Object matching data
__________

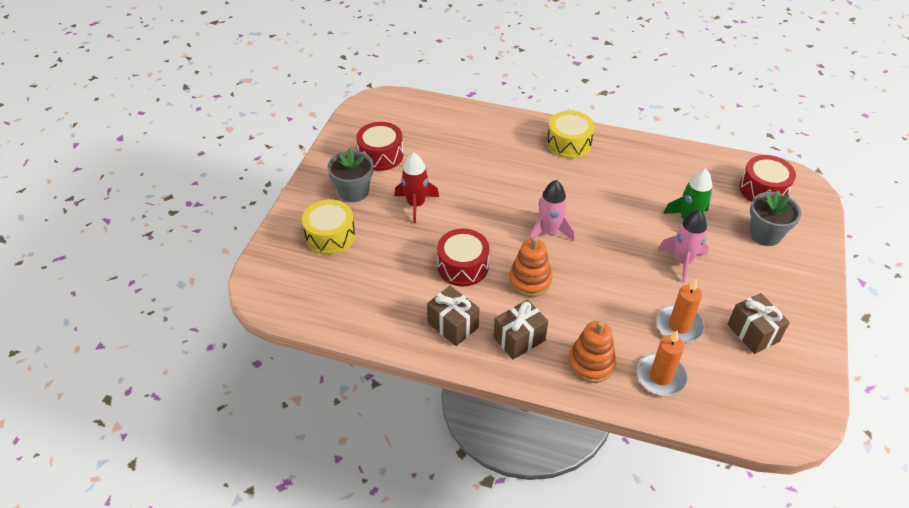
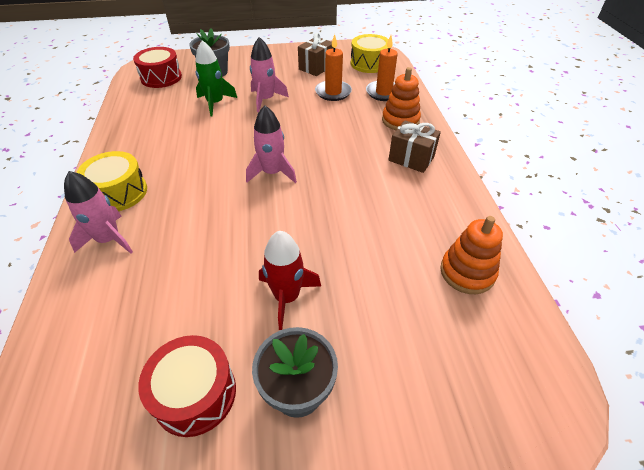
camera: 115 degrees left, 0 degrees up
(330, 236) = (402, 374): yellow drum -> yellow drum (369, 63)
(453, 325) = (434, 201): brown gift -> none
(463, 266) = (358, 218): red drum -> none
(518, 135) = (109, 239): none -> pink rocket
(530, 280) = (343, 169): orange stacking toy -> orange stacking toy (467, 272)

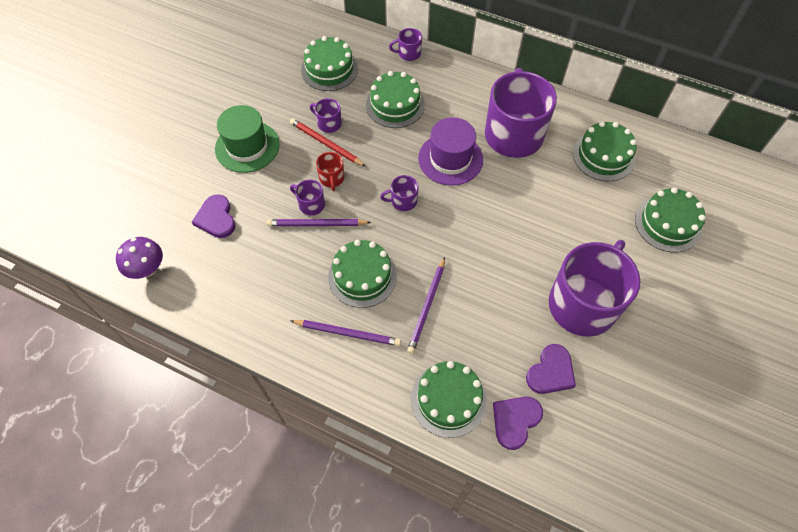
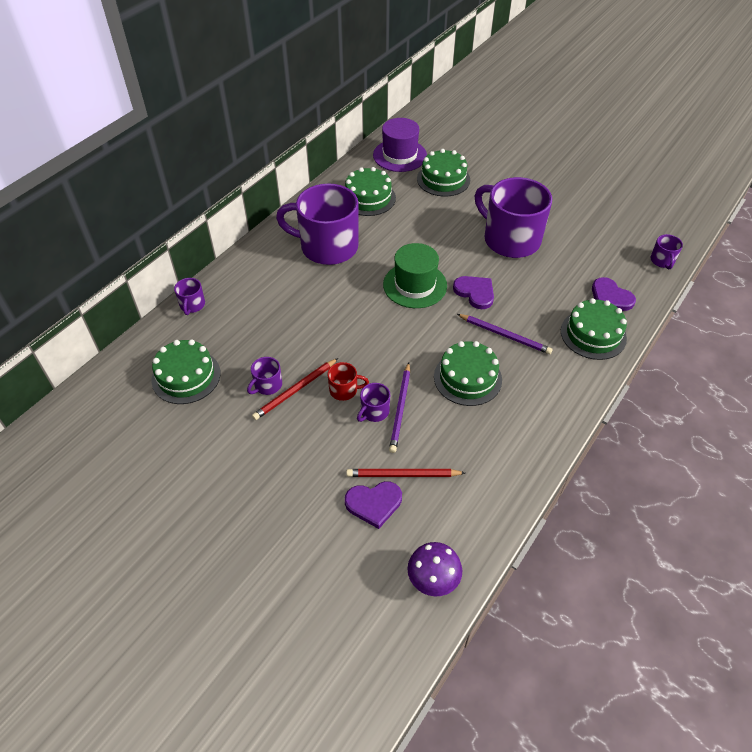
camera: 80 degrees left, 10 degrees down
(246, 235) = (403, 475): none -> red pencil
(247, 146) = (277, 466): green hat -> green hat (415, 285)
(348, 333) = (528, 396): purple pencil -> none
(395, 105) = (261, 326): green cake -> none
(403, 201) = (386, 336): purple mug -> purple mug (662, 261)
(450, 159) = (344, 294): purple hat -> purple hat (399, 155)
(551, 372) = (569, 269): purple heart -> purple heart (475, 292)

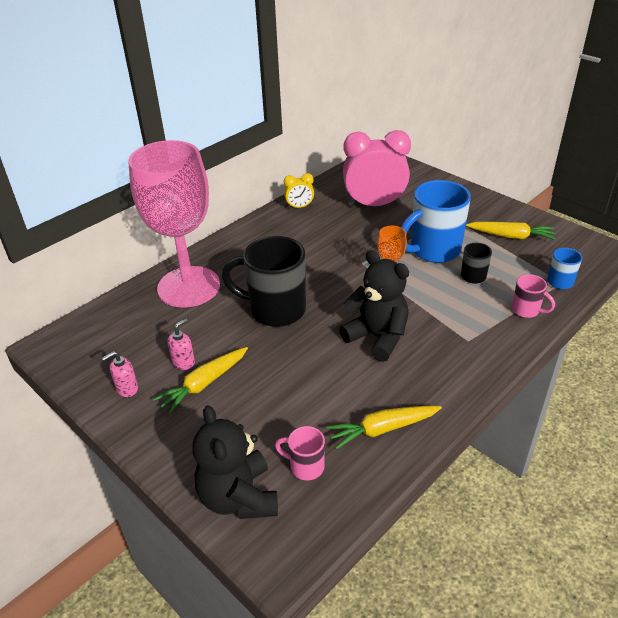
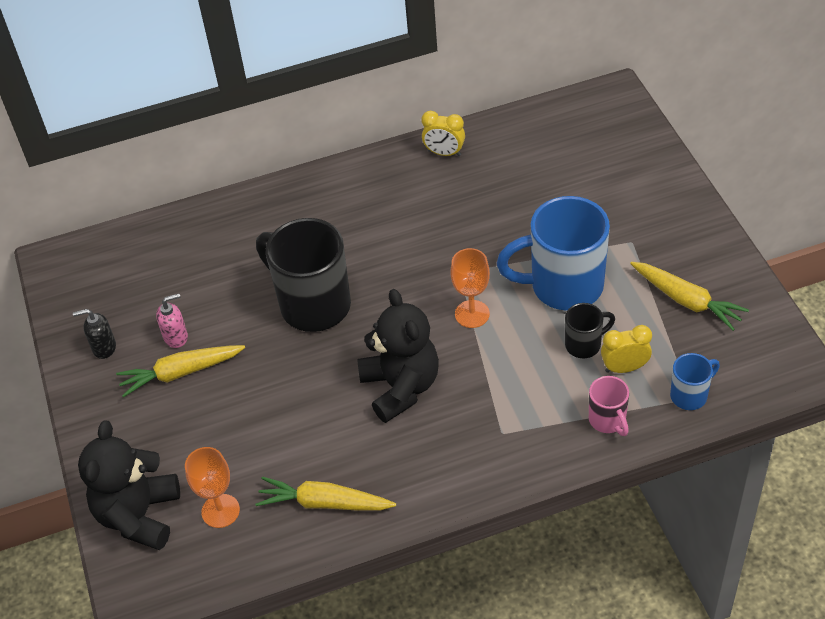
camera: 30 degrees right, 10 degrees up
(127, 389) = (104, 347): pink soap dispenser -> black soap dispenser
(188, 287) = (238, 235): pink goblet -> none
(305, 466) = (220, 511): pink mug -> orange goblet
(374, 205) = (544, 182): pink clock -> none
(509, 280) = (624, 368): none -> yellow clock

__________

• _What to do_
For this exercise, write out exactly the lines from the one with "camera: 80 degrees left, 10 degrees down" through the last line of the records, inclusive, and leave each picture out.

• _Response to the task_
camera: 80 degrees left, 10 degrees down
(246, 235) = (403, 475): none -> red pencil
(247, 146) = (277, 466): green hat -> green hat (415, 285)
(348, 333) = (528, 396): purple pencil -> none
(395, 105) = (261, 326): green cake -> none
(403, 201) = (386, 336): purple mug -> purple mug (662, 261)
(450, 159) = (344, 294): purple hat -> purple hat (399, 155)
(551, 372) = (569, 269): purple heart -> purple heart (475, 292)

camera: 30 degrees right, 10 degrees up
(127, 389) = (104, 347): pink soap dispenser -> black soap dispenser
(188, 287) = (238, 235): pink goblet -> none
(305, 466) = (220, 511): pink mug -> orange goblet
(374, 205) = (544, 182): pink clock -> none
(509, 280) = (624, 368): none -> yellow clock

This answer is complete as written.